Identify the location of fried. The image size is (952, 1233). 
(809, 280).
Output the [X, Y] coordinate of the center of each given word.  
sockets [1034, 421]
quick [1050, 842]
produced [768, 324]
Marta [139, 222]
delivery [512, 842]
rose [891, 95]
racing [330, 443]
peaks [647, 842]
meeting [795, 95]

──────

▶ _Written exercise_:
Recast the lines as a Markdown table with the columns No. and Text, starting with the line that contains "produced [768, 324]" and going on through the end of the rows, both included. Leave out blank lines.

▶ _Worked solution_:
| No. | Text |
|---|---|
| 1 | produced [768, 324] |
| 2 | Marta [139, 222] |
| 3 | delivery [512, 842] |
| 4 | rose [891, 95] |
| 5 | racing [330, 443] |
| 6 | peaks [647, 842] |
| 7 | meeting [795, 95] |